▶

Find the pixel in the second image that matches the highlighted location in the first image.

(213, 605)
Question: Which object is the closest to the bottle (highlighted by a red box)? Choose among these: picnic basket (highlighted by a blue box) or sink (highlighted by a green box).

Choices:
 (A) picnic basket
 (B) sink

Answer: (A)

◀
▶

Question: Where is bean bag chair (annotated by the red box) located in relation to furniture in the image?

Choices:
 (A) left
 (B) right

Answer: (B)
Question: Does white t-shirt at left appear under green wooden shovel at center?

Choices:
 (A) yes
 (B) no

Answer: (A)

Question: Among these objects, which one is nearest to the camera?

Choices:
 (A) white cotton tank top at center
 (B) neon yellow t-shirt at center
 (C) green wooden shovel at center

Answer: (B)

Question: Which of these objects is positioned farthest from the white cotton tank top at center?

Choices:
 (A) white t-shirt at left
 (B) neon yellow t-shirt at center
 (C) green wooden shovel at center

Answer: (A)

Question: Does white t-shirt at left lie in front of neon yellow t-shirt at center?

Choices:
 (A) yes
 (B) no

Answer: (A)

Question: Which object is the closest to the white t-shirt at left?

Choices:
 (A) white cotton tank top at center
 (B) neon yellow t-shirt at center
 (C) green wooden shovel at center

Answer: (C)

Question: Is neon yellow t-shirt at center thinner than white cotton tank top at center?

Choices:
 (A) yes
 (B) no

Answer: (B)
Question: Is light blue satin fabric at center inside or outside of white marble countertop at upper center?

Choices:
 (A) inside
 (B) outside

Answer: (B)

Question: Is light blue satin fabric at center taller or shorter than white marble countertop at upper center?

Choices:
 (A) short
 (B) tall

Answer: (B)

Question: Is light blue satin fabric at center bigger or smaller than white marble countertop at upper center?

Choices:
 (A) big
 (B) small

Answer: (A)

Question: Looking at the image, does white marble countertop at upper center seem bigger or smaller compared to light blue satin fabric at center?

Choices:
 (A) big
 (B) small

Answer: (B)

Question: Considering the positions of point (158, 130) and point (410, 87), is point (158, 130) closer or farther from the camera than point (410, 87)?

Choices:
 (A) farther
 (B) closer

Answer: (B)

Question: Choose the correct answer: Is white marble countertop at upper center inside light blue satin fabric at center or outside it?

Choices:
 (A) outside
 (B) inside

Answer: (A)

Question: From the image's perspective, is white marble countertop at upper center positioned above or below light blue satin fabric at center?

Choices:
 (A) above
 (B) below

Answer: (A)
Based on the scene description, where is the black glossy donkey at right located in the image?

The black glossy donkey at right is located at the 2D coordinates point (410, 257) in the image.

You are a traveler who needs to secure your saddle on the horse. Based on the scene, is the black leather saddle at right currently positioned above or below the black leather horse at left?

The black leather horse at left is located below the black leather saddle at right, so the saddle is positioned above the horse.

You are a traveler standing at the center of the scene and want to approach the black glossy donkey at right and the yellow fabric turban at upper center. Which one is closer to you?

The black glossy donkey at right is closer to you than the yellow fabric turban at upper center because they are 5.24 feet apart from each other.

◀
▶

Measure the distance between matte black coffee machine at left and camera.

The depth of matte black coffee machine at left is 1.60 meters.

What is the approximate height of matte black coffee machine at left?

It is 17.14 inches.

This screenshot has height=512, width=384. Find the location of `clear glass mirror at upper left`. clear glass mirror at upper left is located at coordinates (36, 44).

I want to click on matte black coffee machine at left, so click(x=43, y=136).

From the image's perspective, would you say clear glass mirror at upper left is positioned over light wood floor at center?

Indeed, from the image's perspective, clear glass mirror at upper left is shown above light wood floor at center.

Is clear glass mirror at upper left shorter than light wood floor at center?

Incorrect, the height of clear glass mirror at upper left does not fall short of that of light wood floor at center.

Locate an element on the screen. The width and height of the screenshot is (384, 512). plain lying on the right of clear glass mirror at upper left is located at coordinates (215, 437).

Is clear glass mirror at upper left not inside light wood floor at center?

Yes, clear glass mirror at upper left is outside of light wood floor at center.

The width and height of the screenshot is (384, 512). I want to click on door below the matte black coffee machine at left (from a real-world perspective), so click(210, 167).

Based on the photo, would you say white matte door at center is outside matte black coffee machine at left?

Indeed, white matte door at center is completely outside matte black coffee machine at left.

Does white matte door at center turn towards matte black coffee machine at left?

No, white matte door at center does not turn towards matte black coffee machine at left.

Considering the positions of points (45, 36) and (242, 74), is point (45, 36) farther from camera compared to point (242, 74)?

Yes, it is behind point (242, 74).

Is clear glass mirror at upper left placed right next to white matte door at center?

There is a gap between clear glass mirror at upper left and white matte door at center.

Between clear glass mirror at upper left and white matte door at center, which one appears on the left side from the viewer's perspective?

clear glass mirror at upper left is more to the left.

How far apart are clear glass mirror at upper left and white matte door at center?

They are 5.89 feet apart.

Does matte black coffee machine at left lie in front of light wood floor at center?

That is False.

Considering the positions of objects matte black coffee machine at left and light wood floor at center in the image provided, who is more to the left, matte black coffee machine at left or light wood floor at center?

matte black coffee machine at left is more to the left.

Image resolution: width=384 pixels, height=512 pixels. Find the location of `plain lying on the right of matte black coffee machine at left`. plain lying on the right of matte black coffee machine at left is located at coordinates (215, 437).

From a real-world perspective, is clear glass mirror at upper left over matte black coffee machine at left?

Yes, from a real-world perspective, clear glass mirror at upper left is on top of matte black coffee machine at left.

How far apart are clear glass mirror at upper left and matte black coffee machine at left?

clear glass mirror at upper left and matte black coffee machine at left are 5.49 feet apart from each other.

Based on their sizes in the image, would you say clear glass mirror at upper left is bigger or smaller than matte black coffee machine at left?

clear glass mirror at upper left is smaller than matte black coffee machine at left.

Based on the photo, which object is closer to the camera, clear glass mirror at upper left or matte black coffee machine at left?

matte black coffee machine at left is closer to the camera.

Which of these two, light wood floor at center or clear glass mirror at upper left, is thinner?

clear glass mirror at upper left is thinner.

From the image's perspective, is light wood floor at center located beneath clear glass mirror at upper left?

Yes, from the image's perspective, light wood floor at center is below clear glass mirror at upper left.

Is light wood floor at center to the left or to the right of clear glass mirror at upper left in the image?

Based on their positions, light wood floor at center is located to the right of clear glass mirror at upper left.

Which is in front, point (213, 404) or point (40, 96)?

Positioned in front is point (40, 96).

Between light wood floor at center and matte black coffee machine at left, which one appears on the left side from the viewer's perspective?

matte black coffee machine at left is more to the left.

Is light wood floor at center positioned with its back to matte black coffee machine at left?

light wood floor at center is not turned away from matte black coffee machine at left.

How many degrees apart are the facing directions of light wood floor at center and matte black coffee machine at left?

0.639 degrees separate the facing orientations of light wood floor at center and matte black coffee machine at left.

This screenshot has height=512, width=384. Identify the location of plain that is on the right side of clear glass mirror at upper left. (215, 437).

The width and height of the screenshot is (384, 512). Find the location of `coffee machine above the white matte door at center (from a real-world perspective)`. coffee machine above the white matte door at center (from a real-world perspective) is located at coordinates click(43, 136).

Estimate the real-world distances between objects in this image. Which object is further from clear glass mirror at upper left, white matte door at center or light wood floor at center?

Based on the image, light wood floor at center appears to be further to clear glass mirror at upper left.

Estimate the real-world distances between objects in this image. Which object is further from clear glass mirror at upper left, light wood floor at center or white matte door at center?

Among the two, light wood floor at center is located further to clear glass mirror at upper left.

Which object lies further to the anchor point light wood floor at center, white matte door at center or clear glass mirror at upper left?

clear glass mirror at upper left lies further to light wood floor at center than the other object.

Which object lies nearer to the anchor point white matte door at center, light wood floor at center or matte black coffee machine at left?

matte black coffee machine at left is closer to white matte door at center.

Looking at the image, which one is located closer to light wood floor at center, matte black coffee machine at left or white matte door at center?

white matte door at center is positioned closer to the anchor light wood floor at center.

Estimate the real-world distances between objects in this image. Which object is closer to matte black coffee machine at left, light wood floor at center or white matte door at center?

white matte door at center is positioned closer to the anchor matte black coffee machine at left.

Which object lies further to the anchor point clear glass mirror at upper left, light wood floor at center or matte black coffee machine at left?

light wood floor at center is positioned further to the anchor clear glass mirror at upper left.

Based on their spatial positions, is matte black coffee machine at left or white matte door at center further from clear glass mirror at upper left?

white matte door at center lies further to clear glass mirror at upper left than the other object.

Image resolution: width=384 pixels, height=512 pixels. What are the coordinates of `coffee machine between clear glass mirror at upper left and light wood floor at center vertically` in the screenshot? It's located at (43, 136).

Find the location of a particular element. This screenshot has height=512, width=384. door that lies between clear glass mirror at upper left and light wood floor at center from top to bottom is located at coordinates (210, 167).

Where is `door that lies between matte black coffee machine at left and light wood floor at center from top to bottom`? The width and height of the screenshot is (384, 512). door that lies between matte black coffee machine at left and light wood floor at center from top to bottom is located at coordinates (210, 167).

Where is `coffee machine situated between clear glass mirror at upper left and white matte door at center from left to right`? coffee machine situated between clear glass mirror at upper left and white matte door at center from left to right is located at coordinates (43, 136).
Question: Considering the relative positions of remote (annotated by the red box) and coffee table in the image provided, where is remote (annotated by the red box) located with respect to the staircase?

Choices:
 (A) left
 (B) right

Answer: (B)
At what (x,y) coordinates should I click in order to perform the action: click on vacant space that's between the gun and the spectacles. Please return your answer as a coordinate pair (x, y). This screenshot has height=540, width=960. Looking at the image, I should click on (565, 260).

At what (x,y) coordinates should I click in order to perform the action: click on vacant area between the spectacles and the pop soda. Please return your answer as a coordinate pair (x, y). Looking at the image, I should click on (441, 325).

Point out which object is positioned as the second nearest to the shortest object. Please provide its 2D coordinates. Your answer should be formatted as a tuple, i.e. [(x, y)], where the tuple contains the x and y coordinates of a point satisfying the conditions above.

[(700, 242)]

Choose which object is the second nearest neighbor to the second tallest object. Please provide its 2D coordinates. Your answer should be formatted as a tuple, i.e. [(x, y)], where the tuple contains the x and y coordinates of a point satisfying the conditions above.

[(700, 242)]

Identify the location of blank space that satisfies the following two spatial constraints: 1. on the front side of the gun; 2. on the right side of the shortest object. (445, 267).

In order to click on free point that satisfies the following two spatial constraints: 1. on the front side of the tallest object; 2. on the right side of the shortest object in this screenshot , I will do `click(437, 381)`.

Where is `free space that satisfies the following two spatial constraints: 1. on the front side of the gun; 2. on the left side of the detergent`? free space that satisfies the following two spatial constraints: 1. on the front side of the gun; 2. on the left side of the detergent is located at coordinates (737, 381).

◀

* **Directions for this task**: Repeat the lines starting at the one containing "Question: Is light blue satin fabric at center bigger" and ending at the one containing "Question: Considering the positions", both included.

* **Task output**:
Question: Is light blue satin fabric at center bigger or smaller than white marble countertop at upper center?

Choices:
 (A) big
 (B) small

Answer: (A)

Question: Looking at the image, does white marble countertop at upper center seem bigger or smaller compared to light blue satin fabric at center?

Choices:
 (A) big
 (B) small

Answer: (B)

Question: Considering the positions of point (158, 130) and point (410, 87), is point (158, 130) closer or farther from the camera than point (410, 87)?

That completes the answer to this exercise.